■ What to work on ■
With both ends included, repeat exactly the lines of the entries below from the one containing "R2: 18k (+3V3, RESET) -> 30k (+3V3, RESET)" down to the one containing "D1: zener 5.6V", and no others.

■ Dataset excerpts ■
------------------------------------------------------------------------

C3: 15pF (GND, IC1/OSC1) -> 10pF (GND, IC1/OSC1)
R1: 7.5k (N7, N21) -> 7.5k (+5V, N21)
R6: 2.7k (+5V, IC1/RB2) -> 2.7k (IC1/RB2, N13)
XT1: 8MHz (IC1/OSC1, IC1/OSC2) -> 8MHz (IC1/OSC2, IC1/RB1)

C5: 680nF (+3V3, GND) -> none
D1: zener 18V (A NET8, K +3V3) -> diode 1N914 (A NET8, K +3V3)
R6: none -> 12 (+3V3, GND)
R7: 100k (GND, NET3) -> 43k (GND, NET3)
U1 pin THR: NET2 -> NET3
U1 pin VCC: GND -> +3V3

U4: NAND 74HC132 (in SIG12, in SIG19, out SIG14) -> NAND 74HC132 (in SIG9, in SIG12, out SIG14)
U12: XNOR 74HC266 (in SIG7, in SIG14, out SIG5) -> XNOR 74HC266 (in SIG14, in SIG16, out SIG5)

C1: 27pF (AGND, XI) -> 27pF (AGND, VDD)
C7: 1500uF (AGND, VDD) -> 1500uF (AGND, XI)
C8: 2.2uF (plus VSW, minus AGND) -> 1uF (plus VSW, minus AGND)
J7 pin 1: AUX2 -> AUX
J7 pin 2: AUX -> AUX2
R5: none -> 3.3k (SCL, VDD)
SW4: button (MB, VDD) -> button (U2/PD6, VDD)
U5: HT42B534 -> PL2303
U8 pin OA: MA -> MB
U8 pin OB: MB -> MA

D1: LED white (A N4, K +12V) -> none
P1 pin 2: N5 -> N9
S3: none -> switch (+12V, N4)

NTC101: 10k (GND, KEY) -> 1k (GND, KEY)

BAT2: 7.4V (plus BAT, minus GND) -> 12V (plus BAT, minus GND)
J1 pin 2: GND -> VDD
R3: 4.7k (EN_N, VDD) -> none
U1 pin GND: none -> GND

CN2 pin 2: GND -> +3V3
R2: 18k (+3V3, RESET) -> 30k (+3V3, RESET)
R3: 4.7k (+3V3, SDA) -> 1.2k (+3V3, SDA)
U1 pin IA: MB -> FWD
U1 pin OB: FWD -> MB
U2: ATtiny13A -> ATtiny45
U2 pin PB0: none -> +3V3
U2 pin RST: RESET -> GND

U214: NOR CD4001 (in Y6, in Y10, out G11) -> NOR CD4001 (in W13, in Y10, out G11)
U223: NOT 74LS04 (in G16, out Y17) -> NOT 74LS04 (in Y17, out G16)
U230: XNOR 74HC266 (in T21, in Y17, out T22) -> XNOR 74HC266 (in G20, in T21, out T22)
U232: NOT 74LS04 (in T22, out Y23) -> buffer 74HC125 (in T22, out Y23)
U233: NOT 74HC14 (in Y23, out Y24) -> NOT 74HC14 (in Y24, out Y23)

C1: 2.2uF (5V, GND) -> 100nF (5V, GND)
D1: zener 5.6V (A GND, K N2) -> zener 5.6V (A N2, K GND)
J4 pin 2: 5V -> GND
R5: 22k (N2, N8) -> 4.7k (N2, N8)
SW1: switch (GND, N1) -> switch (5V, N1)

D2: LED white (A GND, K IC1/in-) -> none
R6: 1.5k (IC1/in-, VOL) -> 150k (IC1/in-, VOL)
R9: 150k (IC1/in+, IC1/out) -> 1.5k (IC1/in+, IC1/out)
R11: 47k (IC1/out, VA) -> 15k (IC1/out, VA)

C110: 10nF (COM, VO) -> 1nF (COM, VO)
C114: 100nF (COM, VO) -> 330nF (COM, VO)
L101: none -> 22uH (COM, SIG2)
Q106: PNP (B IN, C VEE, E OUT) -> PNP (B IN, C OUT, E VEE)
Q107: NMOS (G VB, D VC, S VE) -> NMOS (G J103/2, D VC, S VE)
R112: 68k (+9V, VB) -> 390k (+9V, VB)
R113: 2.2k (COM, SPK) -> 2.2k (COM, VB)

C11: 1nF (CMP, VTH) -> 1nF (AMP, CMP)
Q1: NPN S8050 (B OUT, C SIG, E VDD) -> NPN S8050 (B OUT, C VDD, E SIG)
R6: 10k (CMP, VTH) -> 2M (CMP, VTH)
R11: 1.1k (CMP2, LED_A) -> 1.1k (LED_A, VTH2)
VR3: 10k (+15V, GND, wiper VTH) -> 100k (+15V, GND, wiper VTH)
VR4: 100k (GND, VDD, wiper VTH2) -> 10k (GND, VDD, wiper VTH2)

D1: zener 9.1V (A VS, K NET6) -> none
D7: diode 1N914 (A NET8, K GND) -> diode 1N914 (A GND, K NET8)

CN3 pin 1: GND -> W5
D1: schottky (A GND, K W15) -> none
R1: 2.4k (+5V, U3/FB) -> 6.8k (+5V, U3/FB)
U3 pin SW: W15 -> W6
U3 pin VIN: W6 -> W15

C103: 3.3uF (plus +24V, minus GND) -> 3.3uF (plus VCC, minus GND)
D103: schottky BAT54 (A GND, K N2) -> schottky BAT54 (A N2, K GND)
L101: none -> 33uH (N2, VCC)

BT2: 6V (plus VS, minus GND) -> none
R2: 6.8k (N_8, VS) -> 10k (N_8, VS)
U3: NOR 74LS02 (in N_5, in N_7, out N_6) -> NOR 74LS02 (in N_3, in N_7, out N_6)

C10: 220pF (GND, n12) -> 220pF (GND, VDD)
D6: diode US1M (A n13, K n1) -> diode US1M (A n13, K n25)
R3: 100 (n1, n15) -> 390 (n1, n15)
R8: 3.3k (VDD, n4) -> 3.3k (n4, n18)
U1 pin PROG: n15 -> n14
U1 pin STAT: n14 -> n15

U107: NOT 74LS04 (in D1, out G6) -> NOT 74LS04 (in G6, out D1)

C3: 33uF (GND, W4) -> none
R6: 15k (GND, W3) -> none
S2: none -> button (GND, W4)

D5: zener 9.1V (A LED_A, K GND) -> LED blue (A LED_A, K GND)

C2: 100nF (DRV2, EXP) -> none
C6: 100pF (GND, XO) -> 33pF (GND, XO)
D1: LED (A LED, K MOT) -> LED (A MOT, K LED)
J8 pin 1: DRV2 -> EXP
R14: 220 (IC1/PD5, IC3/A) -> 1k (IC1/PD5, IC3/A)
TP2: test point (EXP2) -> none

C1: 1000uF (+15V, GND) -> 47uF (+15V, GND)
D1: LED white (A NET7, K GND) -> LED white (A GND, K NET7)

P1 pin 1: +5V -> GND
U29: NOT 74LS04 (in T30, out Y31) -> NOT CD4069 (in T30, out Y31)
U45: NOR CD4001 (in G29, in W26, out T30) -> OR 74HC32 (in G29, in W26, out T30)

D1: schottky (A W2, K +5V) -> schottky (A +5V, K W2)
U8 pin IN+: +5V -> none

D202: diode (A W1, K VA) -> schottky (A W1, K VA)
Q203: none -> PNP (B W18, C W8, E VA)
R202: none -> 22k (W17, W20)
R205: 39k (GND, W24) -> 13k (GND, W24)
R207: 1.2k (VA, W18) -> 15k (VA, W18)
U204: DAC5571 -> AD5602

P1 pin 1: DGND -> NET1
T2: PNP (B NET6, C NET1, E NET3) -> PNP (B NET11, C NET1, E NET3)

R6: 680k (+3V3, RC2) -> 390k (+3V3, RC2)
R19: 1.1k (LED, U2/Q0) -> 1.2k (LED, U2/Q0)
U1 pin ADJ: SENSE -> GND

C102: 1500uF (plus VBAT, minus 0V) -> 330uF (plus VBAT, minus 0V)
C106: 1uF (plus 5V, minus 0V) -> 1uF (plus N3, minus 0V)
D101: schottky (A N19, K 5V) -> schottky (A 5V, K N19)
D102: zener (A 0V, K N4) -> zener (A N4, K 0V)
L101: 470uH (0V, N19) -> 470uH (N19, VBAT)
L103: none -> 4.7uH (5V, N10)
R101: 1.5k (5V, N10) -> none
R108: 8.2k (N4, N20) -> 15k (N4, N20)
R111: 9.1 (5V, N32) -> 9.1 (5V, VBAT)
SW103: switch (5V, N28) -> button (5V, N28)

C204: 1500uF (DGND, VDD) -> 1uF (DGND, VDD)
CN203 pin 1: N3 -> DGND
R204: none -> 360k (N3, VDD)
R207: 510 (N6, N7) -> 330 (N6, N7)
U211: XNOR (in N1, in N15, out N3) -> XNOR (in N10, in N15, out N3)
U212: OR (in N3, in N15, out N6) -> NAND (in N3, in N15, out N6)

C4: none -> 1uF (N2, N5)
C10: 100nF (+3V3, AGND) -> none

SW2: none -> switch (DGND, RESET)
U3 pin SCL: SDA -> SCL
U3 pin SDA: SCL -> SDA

------------------------------------------------------------------------

■ Task result ■
R2: 18k (+3V3, RESET) -> 30k (+3V3, RESET)
R3: 4.7k (+3V3, SDA) -> 1.2k (+3V3, SDA)
U1 pin IA: MB -> FWD
U1 pin OB: FWD -> MB
U2: ATtiny13A -> ATtiny45
U2 pin PB0: none -> +3V3
U2 pin RST: RESET -> GND

U214: NOR CD4001 (in Y6, in Y10, out G11) -> NOR CD4001 (in W13, in Y10, out G11)
U223: NOT 74LS04 (in G16, out Y17) -> NOT 74LS04 (in Y17, out G16)
U230: XNOR 74HC266 (in T21, in Y17, out T22) -> XNOR 74HC266 (in G20, in T21, out T22)
U232: NOT 74LS04 (in T22, out Y23) -> buffer 74HC125 (in T22, out Y23)
U233: NOT 74HC14 (in Y23, out Y24) -> NOT 74HC14 (in Y24, out Y23)

C1: 2.2uF (5V, GND) -> 100nF (5V, GND)
D1: zener 5.6V (A GND, K N2) -> zener 5.6V (A N2, K GND)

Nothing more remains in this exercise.